**THE TASK**. In full and exactly, please return the records, but keep out the pictures.
Top of SUPPLIED DATA
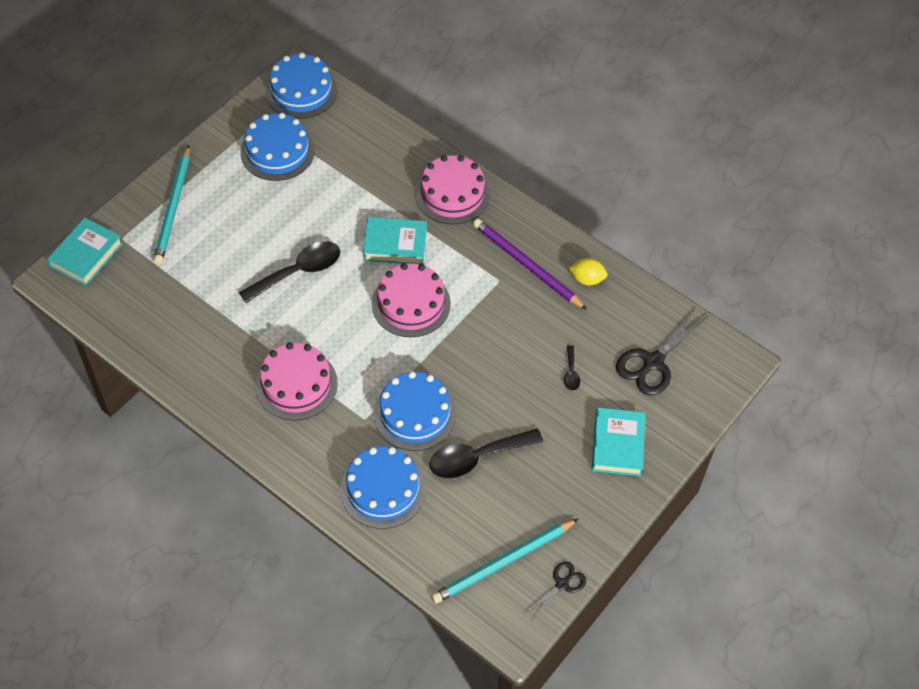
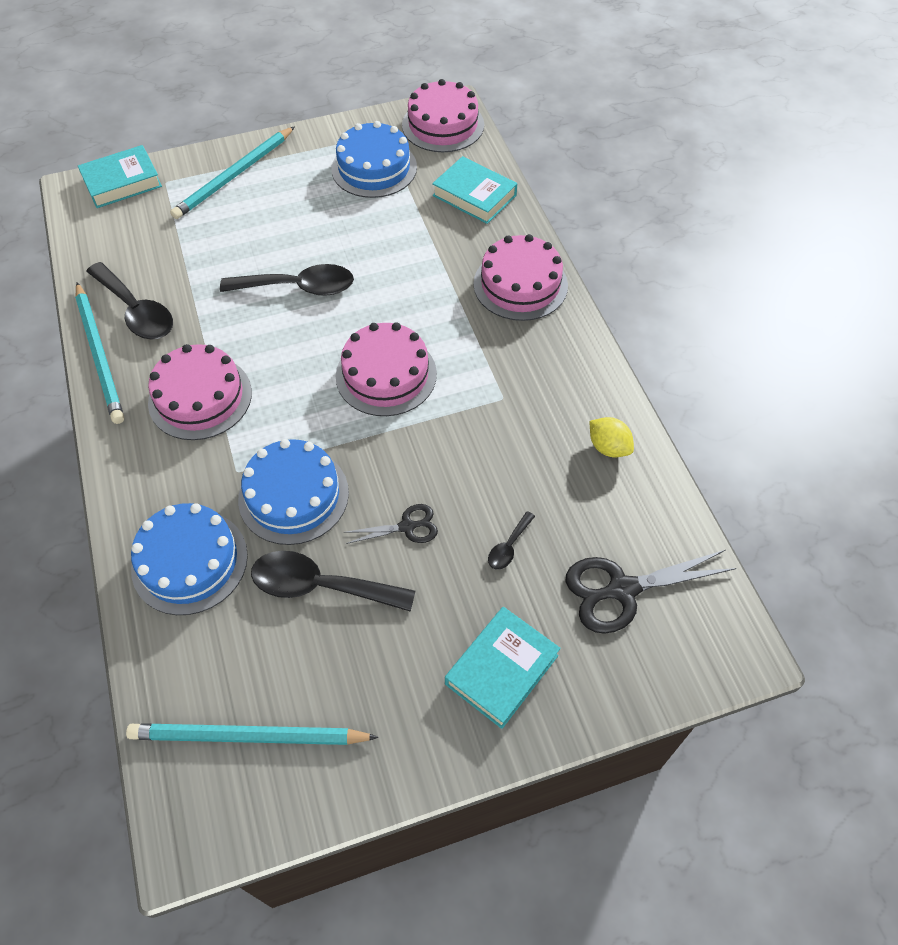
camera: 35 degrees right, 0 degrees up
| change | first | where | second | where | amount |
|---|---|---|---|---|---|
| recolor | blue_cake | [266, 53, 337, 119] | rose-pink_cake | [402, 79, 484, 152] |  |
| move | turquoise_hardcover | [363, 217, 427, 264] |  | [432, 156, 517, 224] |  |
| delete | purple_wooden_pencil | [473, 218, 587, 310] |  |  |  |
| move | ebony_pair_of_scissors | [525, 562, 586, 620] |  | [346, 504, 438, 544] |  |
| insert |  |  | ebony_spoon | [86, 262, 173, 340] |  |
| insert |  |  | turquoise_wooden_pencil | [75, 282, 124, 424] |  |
Bottom of SUPPLIED DATA
**WRITTEN RESPONSE**.
camera: 35 degrees right, 0 degrees up
| change | first | where | second | where | amount |
|---|---|---|---|---|---|
| recolor | blue_cake | [266, 53, 337, 119] | rose-pink_cake | [402, 79, 484, 152] |  |
| move | turquoise_hardcover | [363, 217, 427, 264] |  | [432, 156, 517, 224] |  |
| delete | purple_wooden_pencil | [473, 218, 587, 310] |  |  |  |
| move | ebony_pair_of_scissors | [525, 562, 586, 620] |  | [346, 504, 438, 544] |  |
| insert |  |  | ebony_spoon | [86, 262, 173, 340] |  |
| insert |  |  | turquoise_wooden_pencil | [75, 282, 124, 424] |  |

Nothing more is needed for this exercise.